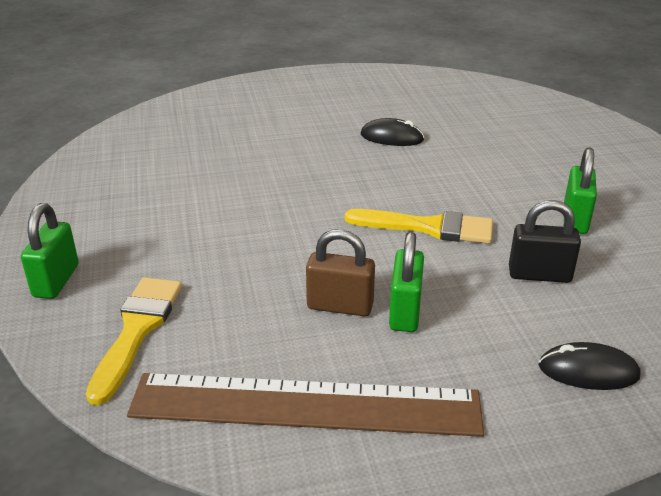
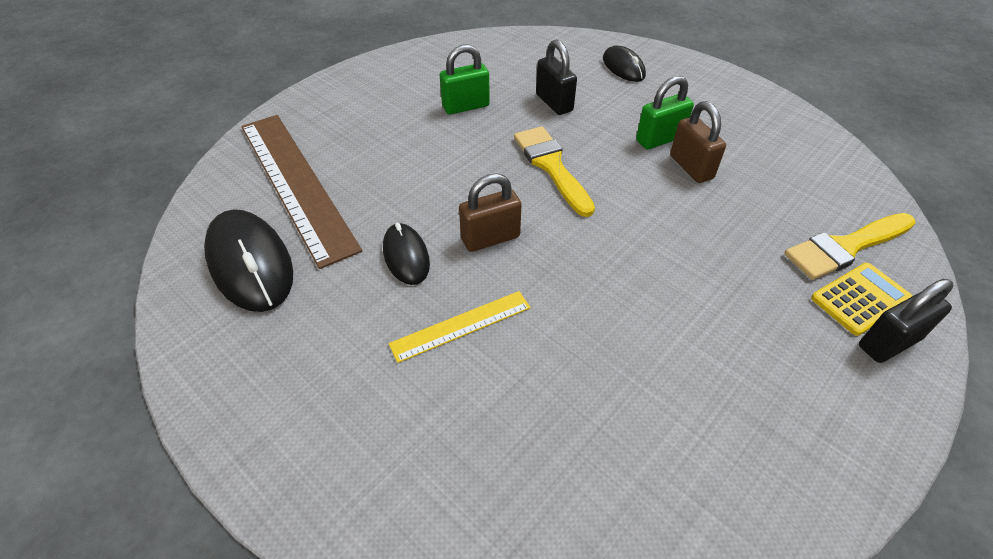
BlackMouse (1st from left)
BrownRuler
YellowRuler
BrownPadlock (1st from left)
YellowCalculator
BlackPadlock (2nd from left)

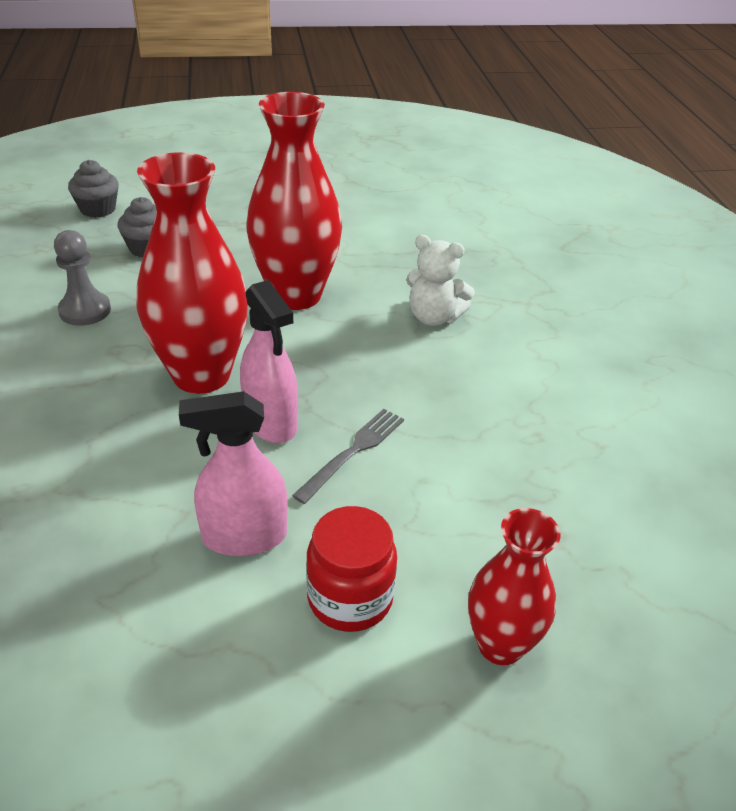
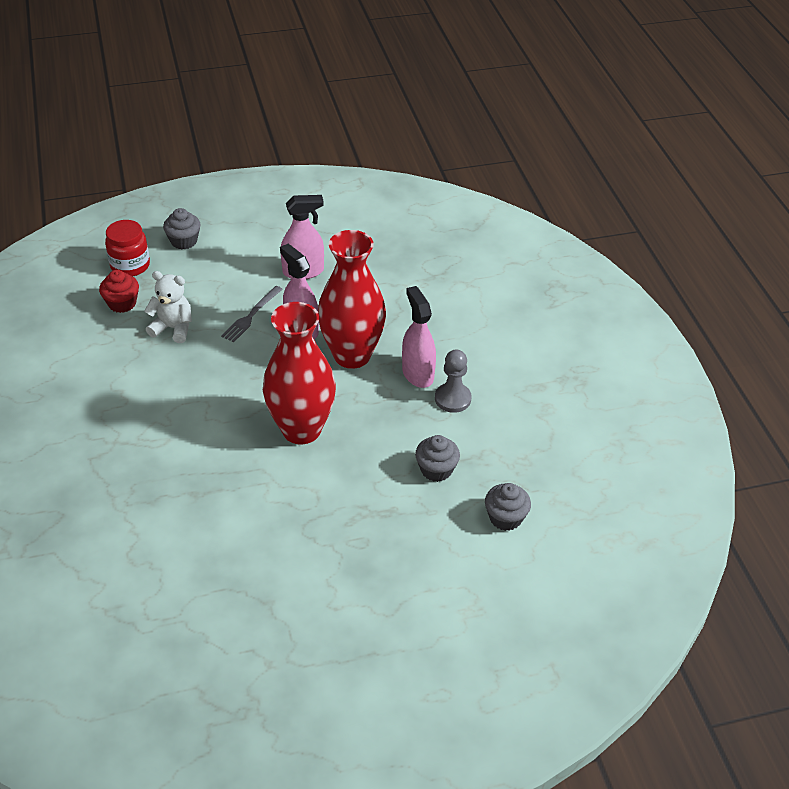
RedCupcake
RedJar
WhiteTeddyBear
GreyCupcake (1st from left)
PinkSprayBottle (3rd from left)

* * *

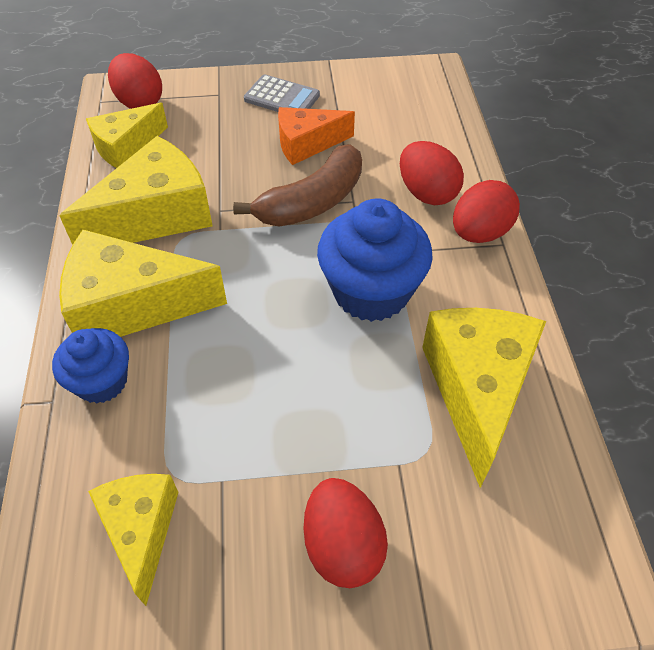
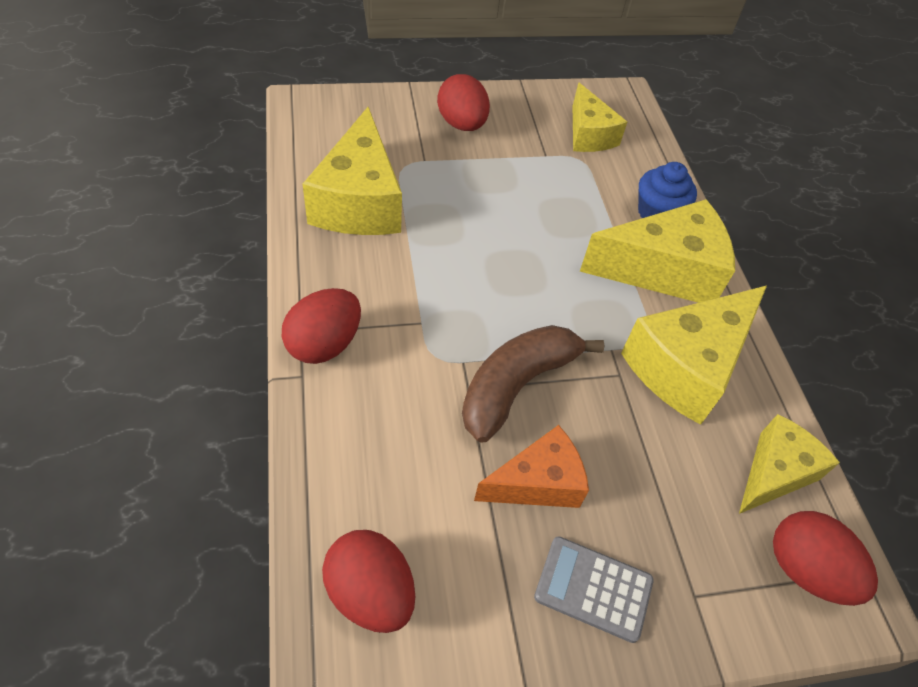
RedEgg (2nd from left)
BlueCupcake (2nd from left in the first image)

* * *

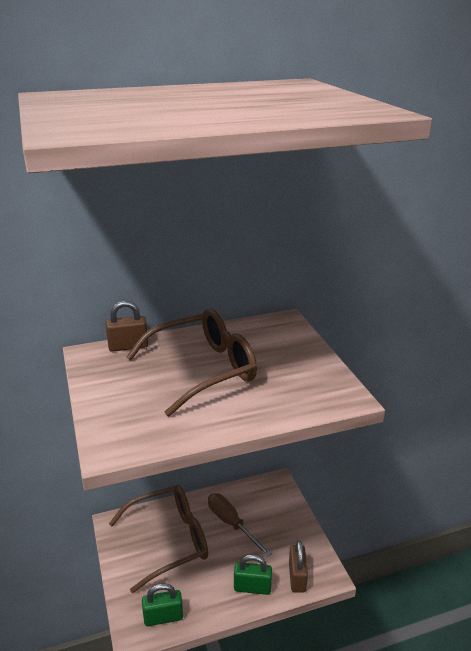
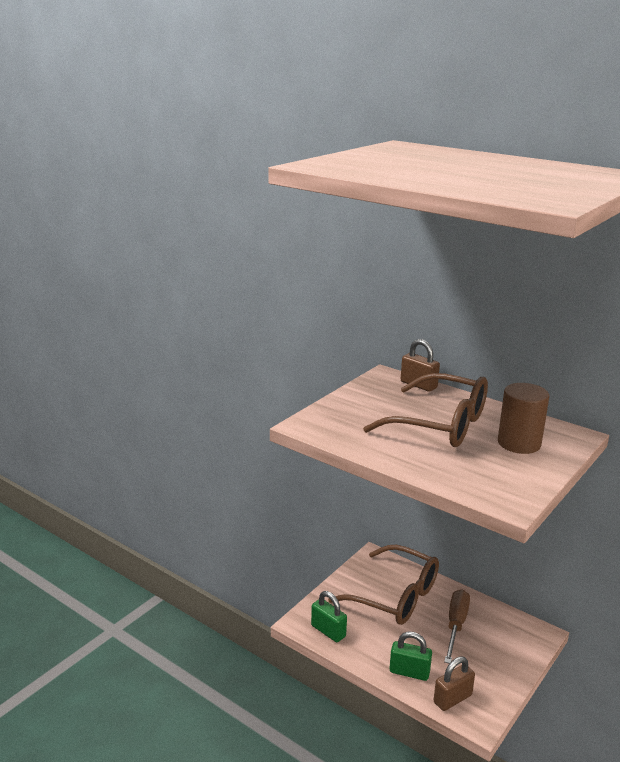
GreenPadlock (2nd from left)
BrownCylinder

» REQUIREMENT
Everything from the line above that contains "BlackMouse (1st from left)" down to the line that contains "PinkSprayBottle (3rd from left)" must be reproduced exactly, both ends included. Omit the pictures.

» ANSWER TO THIS PROBLEM
BlackMouse (1st from left)
BrownRuler
YellowRuler
BrownPadlock (1st from left)
YellowCalculator
BlackPadlock (2nd from left)

RedCupcake
RedJar
WhiteTeddyBear
GreyCupcake (1st from left)
PinkSprayBottle (3rd from left)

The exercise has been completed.